▶ **Problem requirements**:
Copy, from the material below, each line where "none" shows up.
== Segment start ==
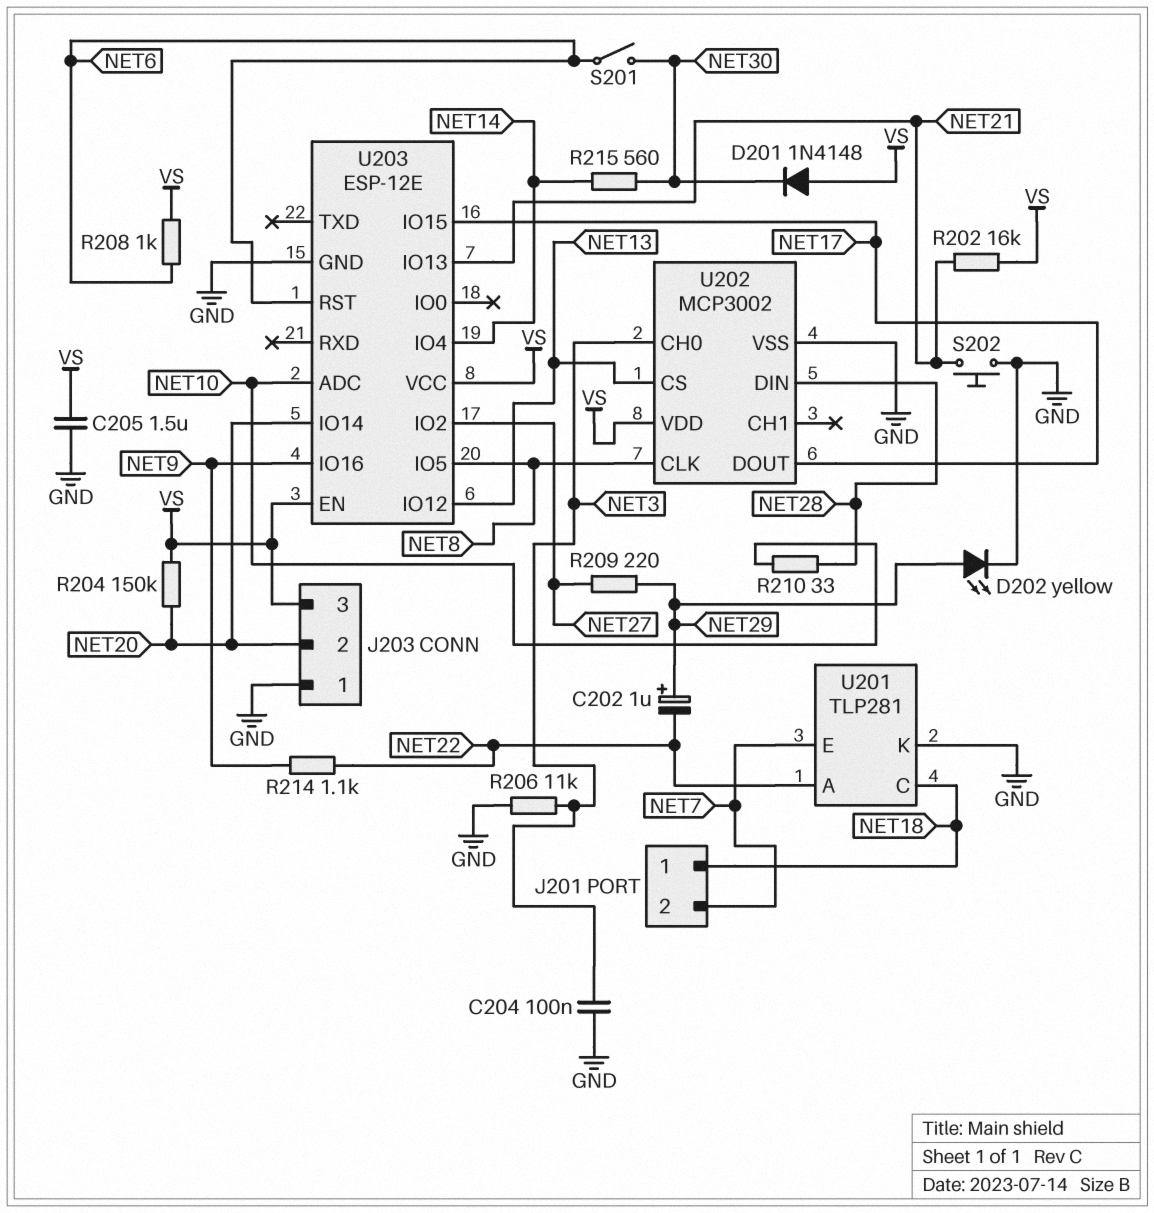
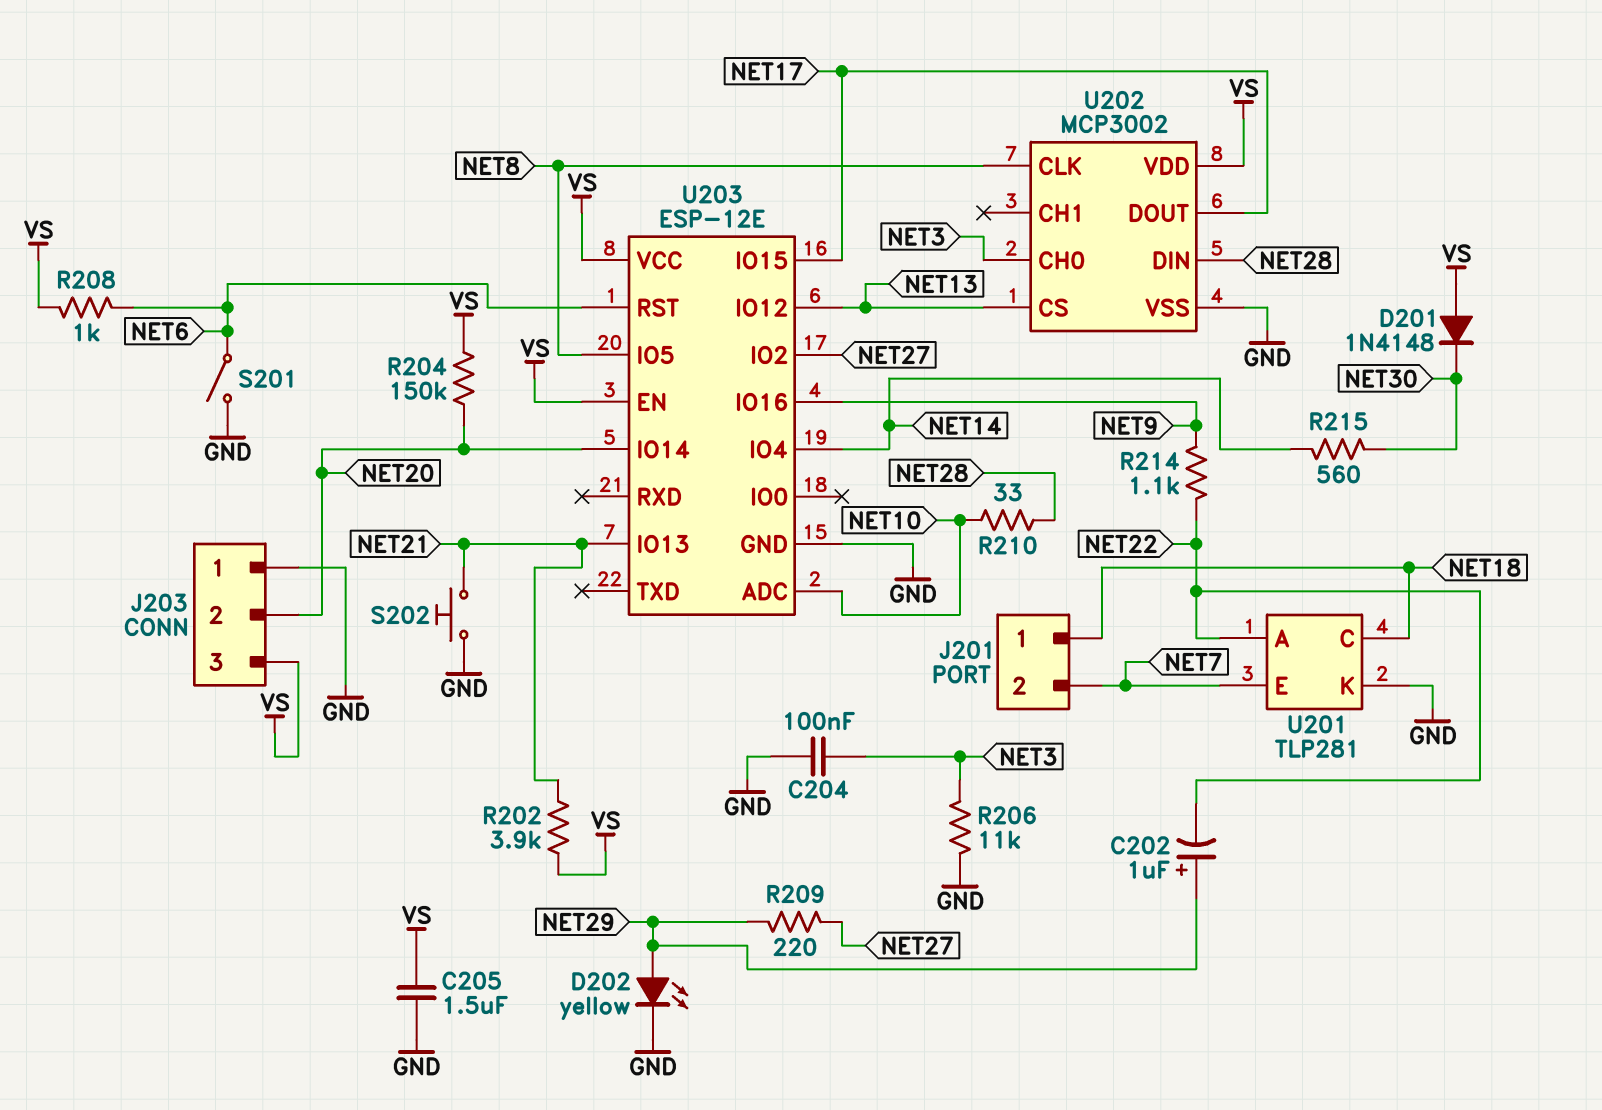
R202: 16k (NET21, VS) -> 3.9k (NET21, VS)
S201: switch (NET6, NET30) -> switch (GND, NET6)

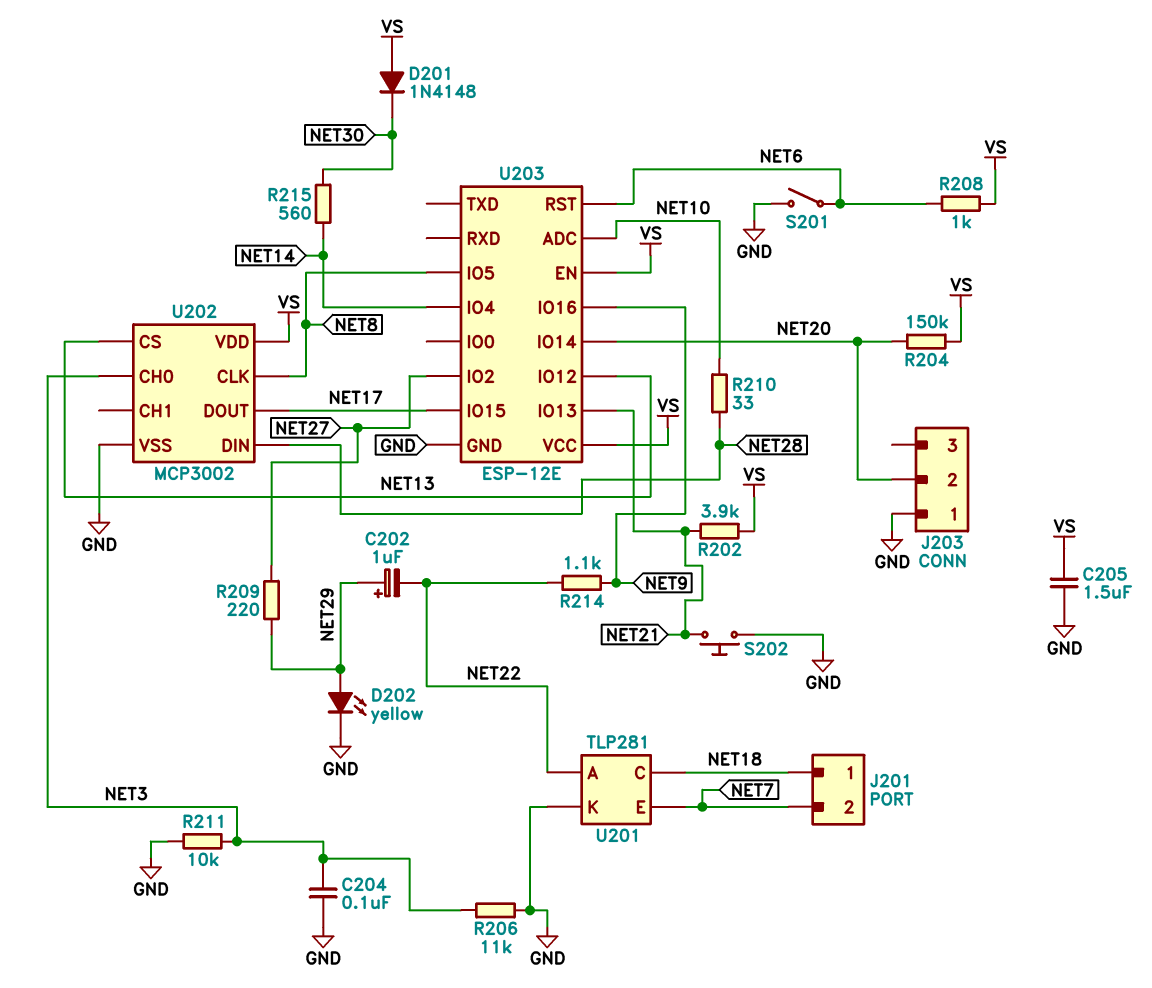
J203 pin 3: VS -> none
R211: none -> 10k (GND, NET3)

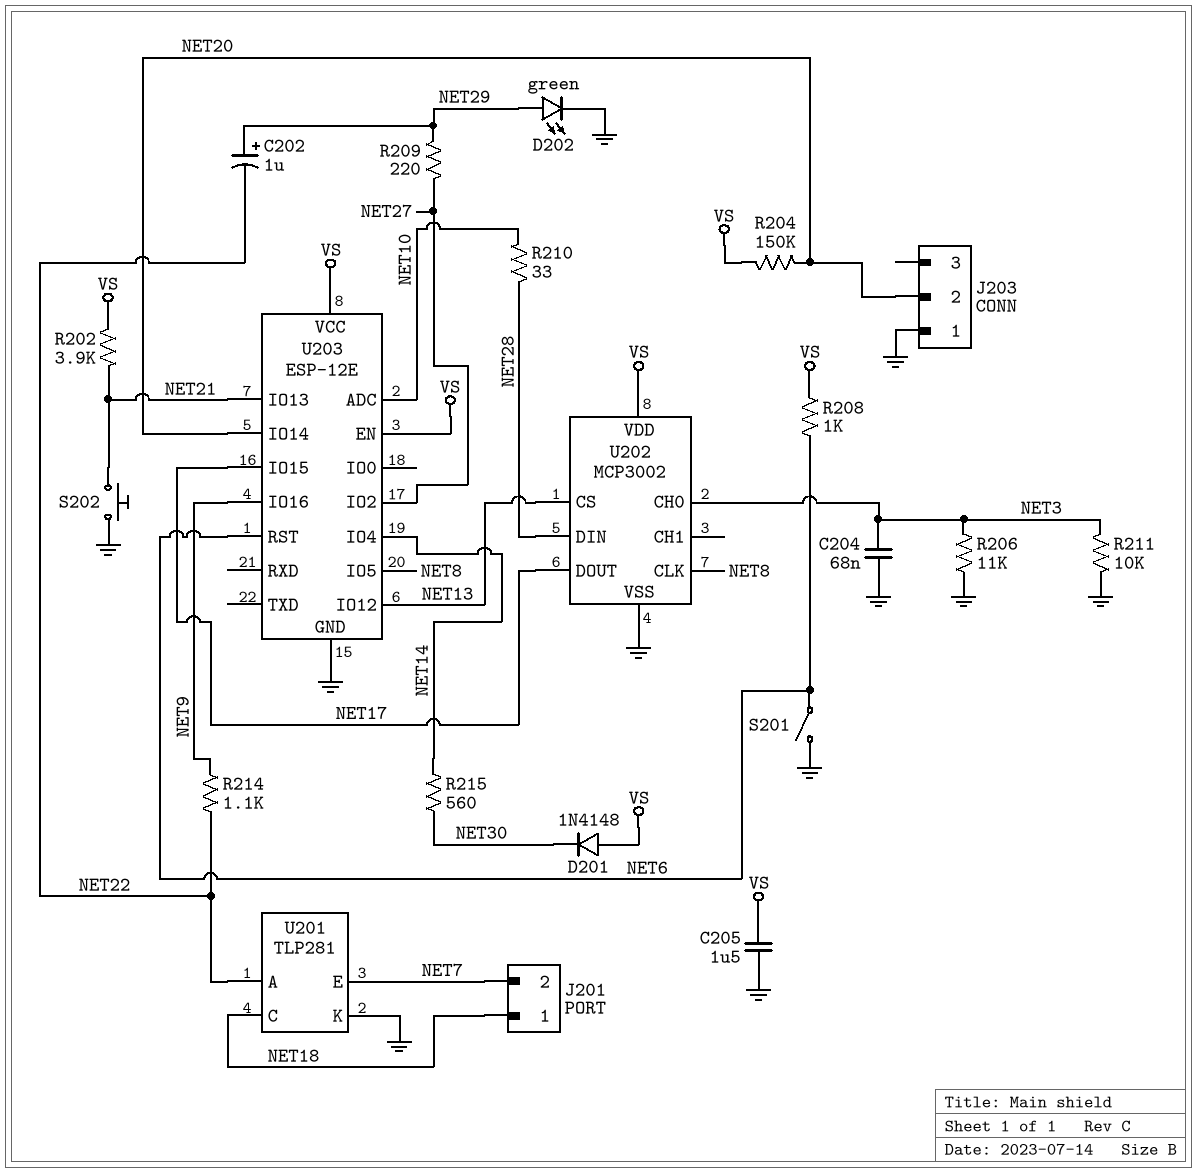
C204: 100nF (GND, NET3) -> 68nF (GND, NET3)
D202: LED yellow (A NET29, K GND) -> LED green (A NET29, K GND)

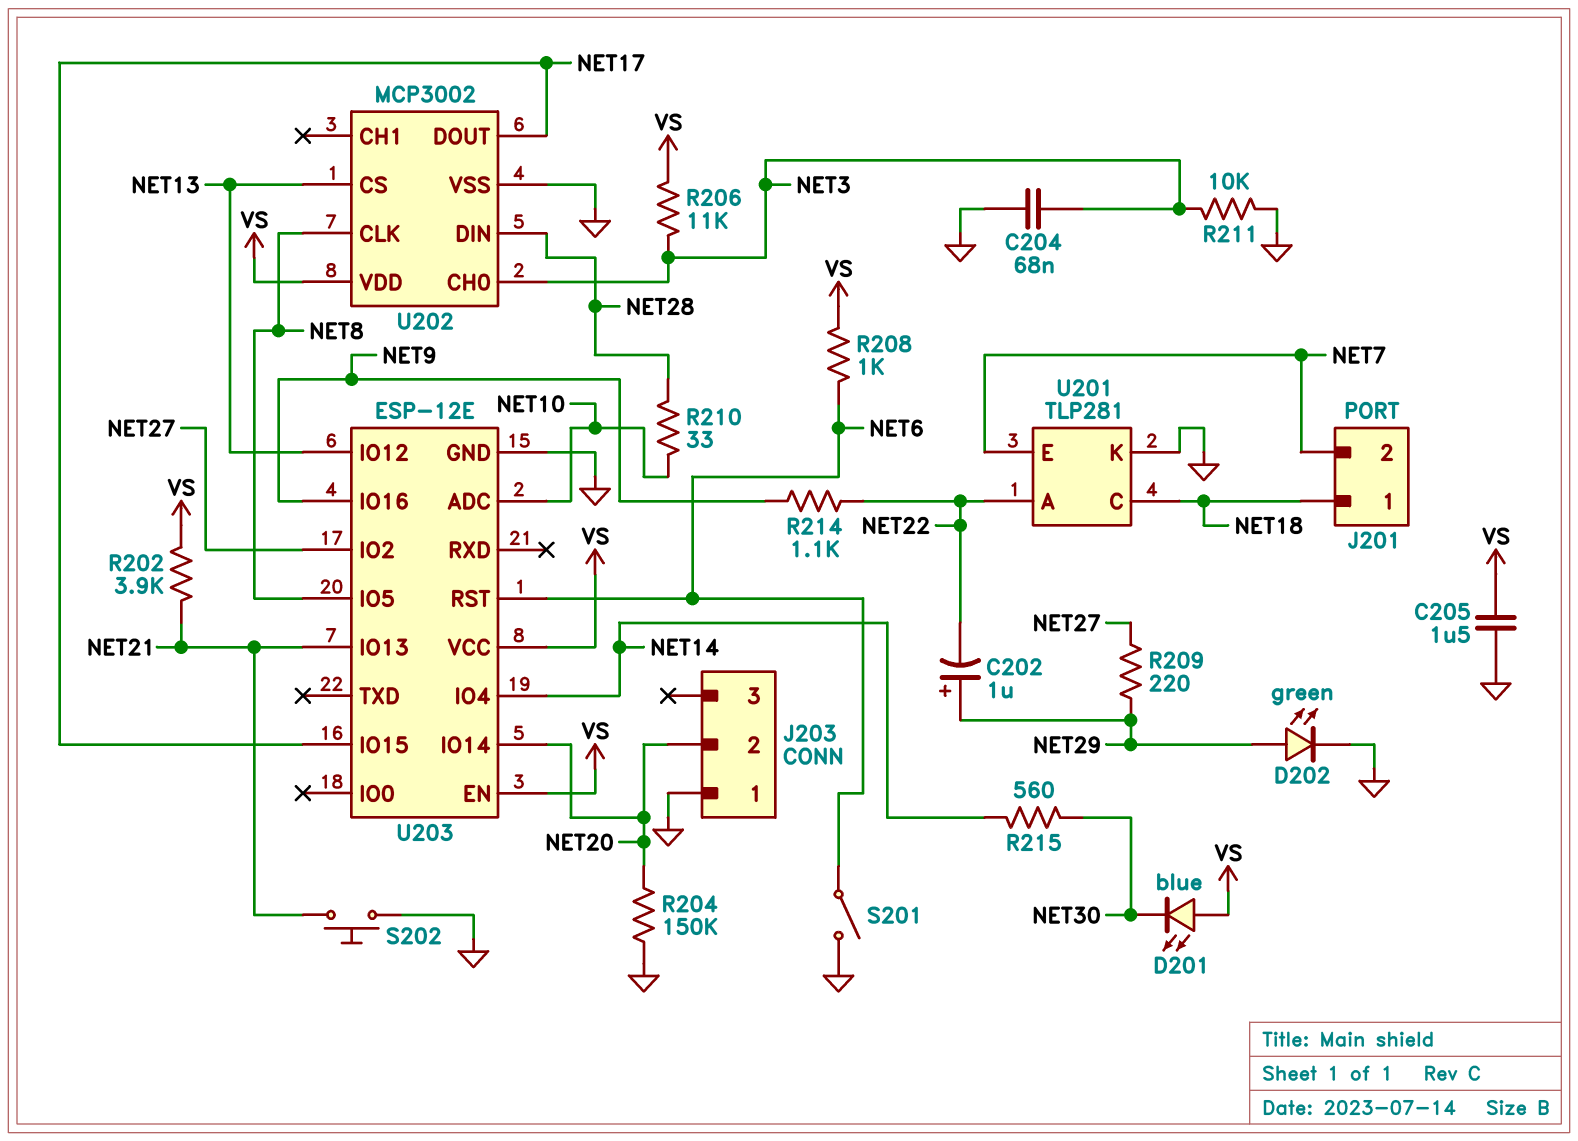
D201: diode 1N4148 (A VS, K NET30) -> LED blue (A VS, K NET30)
R204: 150k (NET20, VS) -> 150k (GND, NET20)
R206: 11k (GND, NET3) -> 11k (NET3, VS)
== Segment end ==
▶ **Output**:
J203 pin 3: VS -> none
R211: none -> 10k (GND, NET3)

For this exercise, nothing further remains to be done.